## START Input rows

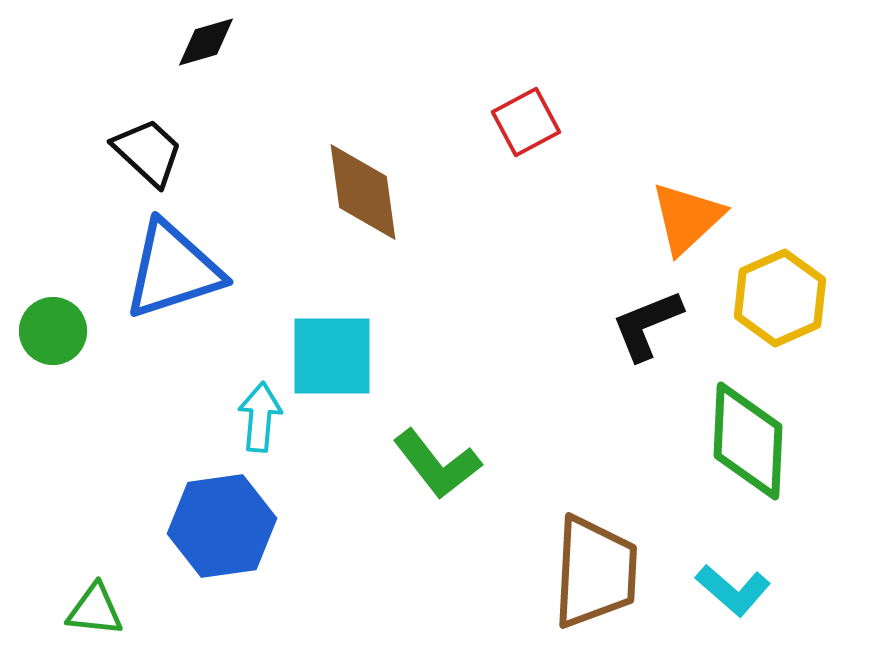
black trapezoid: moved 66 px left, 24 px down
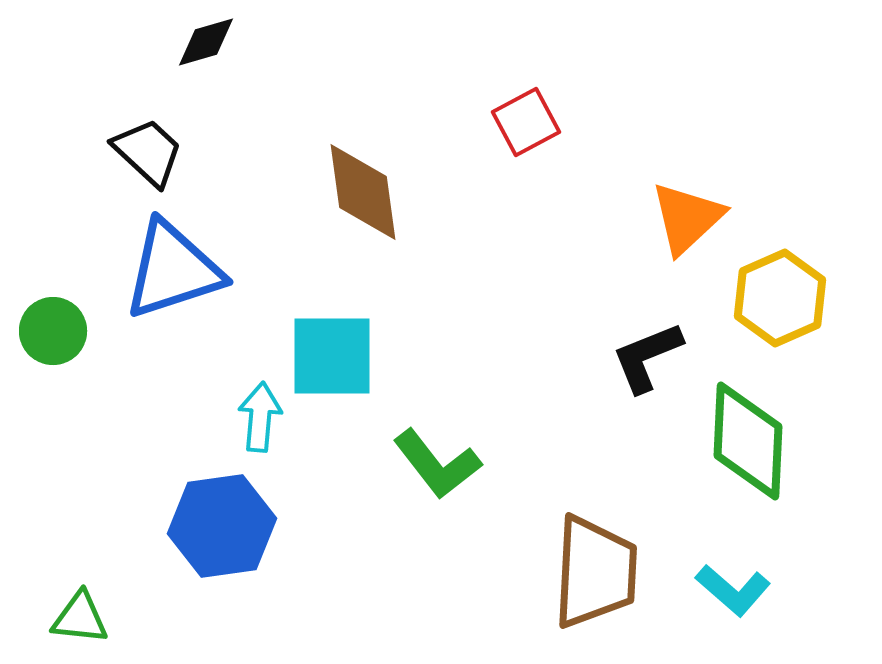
black L-shape: moved 32 px down
green triangle: moved 15 px left, 8 px down
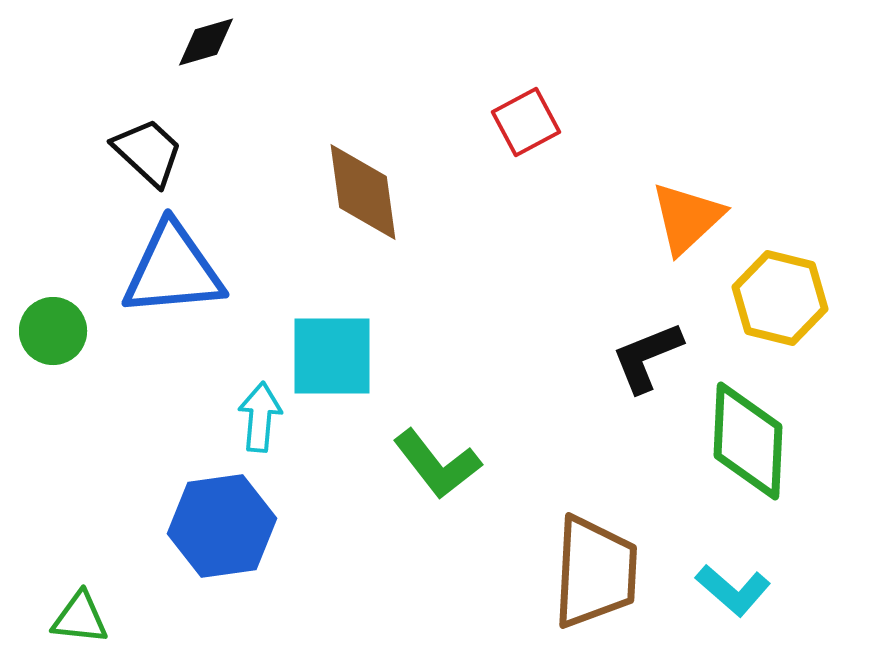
blue triangle: rotated 13 degrees clockwise
yellow hexagon: rotated 22 degrees counterclockwise
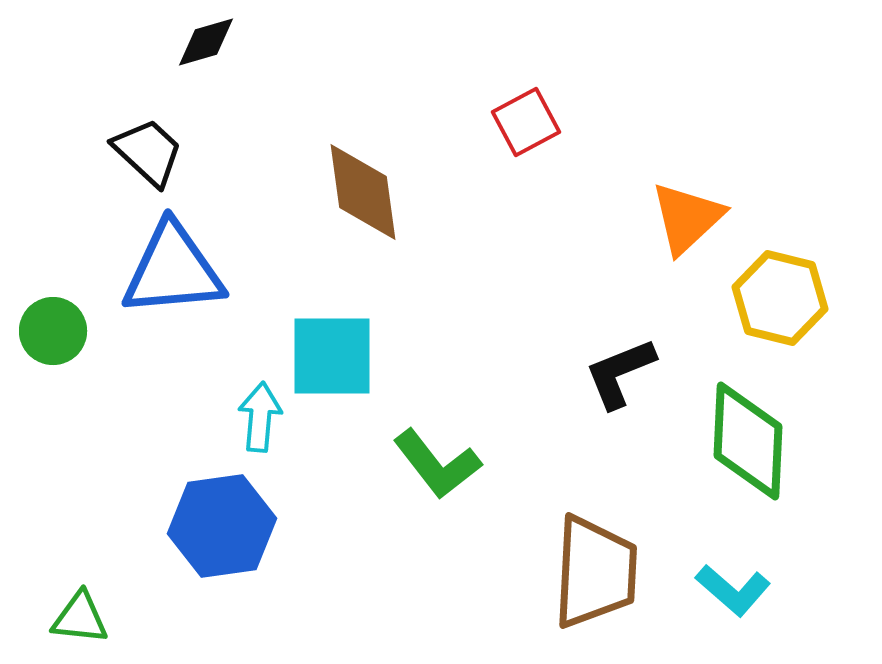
black L-shape: moved 27 px left, 16 px down
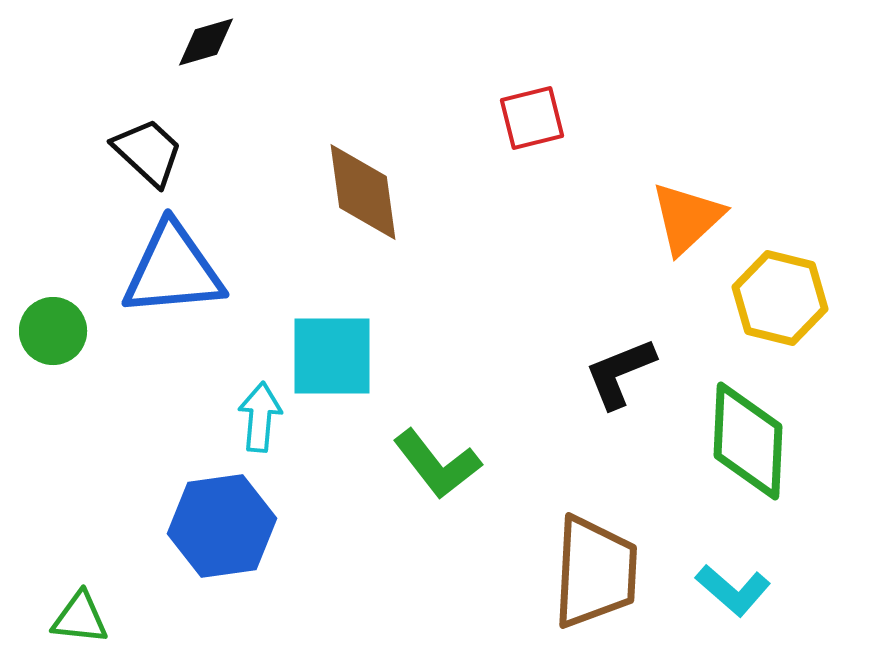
red square: moved 6 px right, 4 px up; rotated 14 degrees clockwise
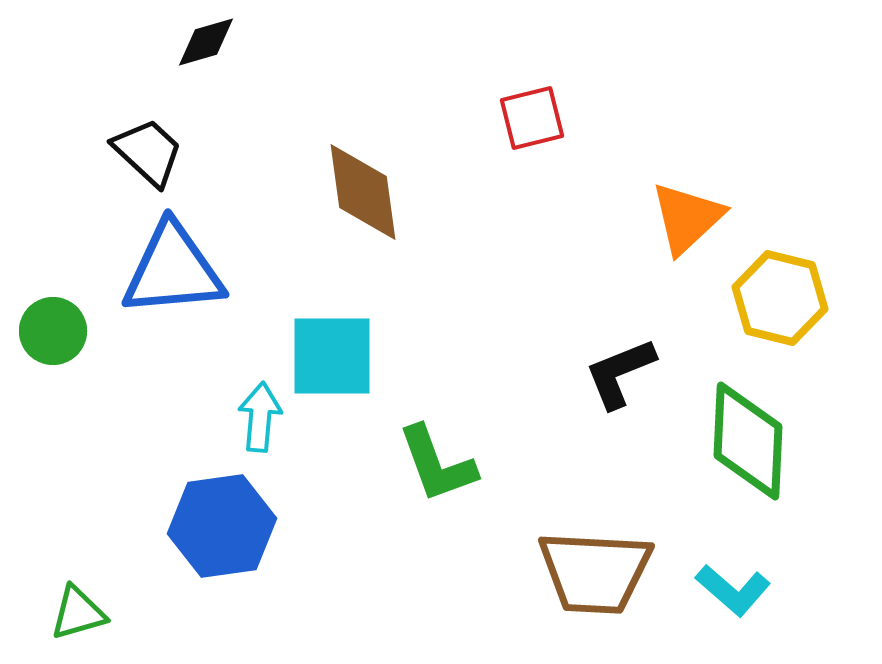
green L-shape: rotated 18 degrees clockwise
brown trapezoid: rotated 90 degrees clockwise
green triangle: moved 2 px left, 5 px up; rotated 22 degrees counterclockwise
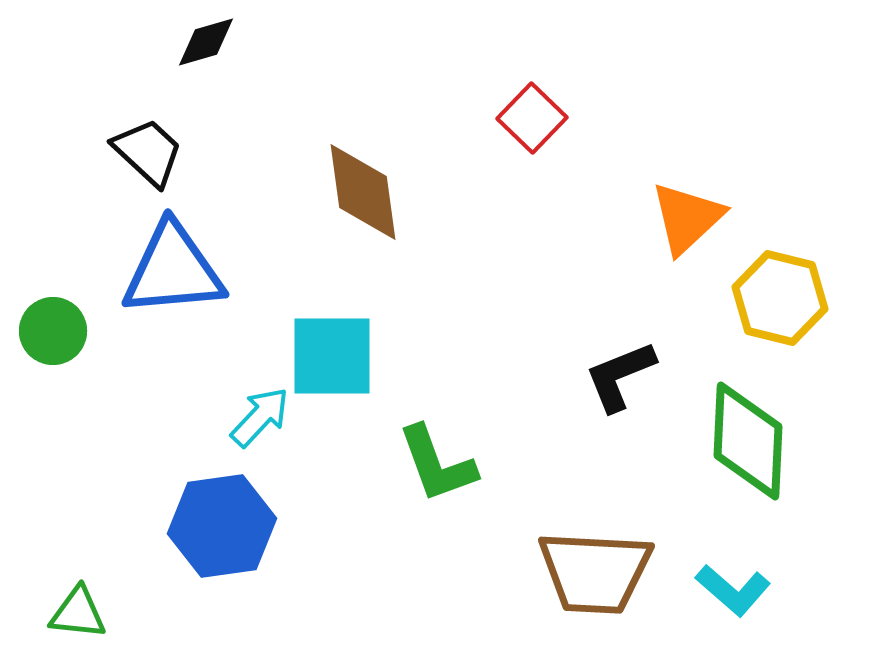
red square: rotated 32 degrees counterclockwise
black L-shape: moved 3 px down
cyan arrow: rotated 38 degrees clockwise
green triangle: rotated 22 degrees clockwise
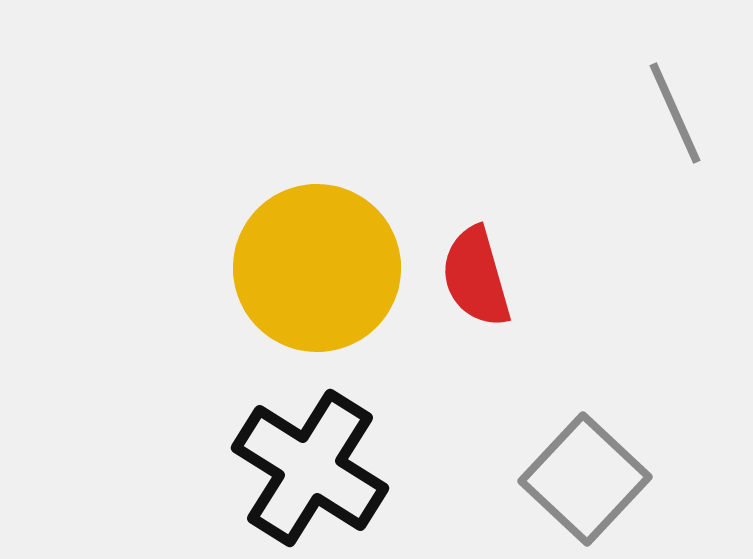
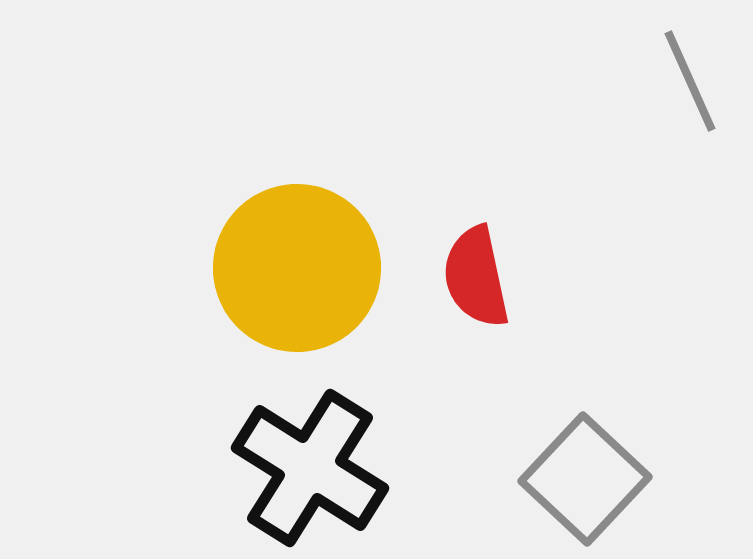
gray line: moved 15 px right, 32 px up
yellow circle: moved 20 px left
red semicircle: rotated 4 degrees clockwise
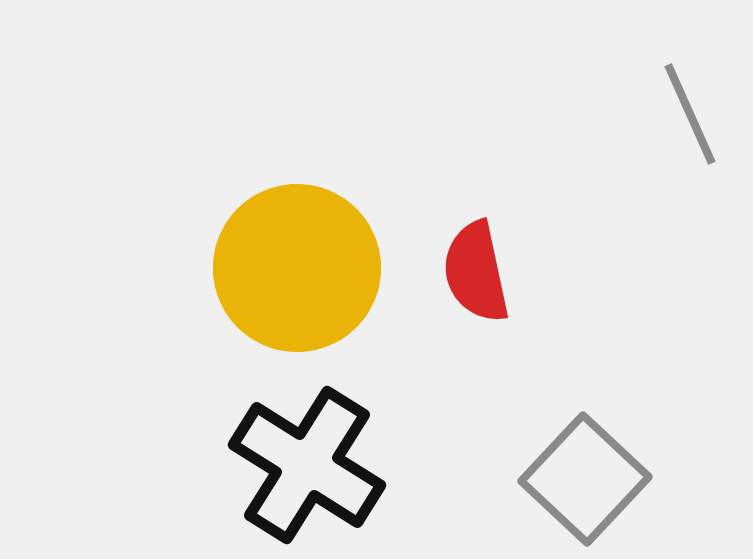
gray line: moved 33 px down
red semicircle: moved 5 px up
black cross: moved 3 px left, 3 px up
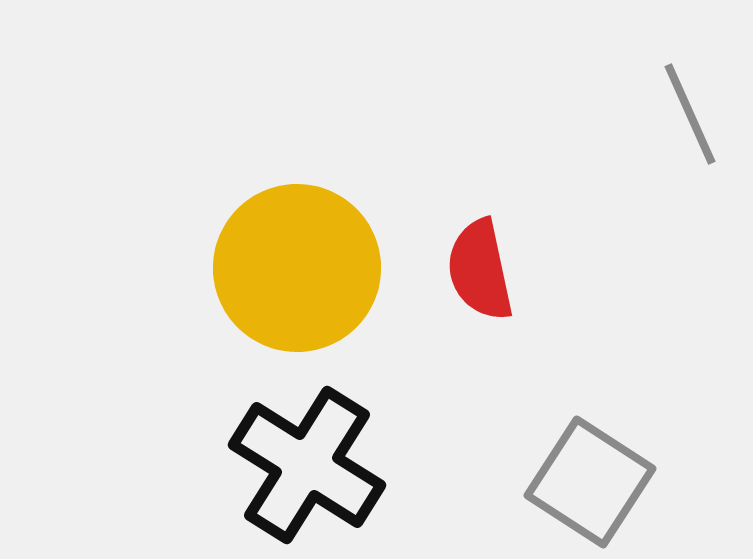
red semicircle: moved 4 px right, 2 px up
gray square: moved 5 px right, 3 px down; rotated 10 degrees counterclockwise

## END Input rows

- Goal -
Reproduce every line of the entries above word for word, omitting the pictures.

- Response to this exercise -
black trapezoid: moved 66 px left, 24 px down
black L-shape: moved 32 px down
green triangle: moved 15 px left, 8 px down
blue triangle: rotated 13 degrees clockwise
yellow hexagon: rotated 22 degrees counterclockwise
black L-shape: moved 27 px left, 16 px down
red square: moved 6 px right, 4 px up; rotated 14 degrees clockwise
green L-shape: rotated 18 degrees clockwise
brown trapezoid: rotated 90 degrees clockwise
green triangle: moved 2 px left, 5 px up; rotated 22 degrees counterclockwise
red square: rotated 32 degrees counterclockwise
black L-shape: moved 3 px down
cyan arrow: rotated 38 degrees clockwise
green triangle: rotated 22 degrees clockwise
gray line: moved 15 px right, 32 px up
yellow circle: moved 20 px left
red semicircle: rotated 4 degrees clockwise
gray line: moved 33 px down
red semicircle: moved 5 px up
black cross: moved 3 px left, 3 px up
red semicircle: moved 4 px right, 2 px up
gray square: moved 5 px right, 3 px down; rotated 10 degrees counterclockwise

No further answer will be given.